··· Data extracts

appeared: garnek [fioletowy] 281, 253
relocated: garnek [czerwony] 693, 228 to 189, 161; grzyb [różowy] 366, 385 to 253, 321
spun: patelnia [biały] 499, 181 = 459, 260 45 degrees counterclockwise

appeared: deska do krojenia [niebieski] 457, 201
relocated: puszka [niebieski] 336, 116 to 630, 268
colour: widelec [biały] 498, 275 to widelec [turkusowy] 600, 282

······

Brief -> Could you copy out the data in full, exactly as it is written?

Answer area ->
appeared: garnek [fioletowy] 281, 253
relocated: garnek [czerwony] 693, 228 to 189, 161; grzyb [różowy] 366, 385 to 253, 321
spun: patelnia [biały] 499, 181 = 459, 260 45 degrees counterclockwise

appeared: deska do krojenia [niebieski] 457, 201
relocated: puszka [niebieski] 336, 116 to 630, 268
colour: widelec [biały] 498, 275 to widelec [turkusowy] 600, 282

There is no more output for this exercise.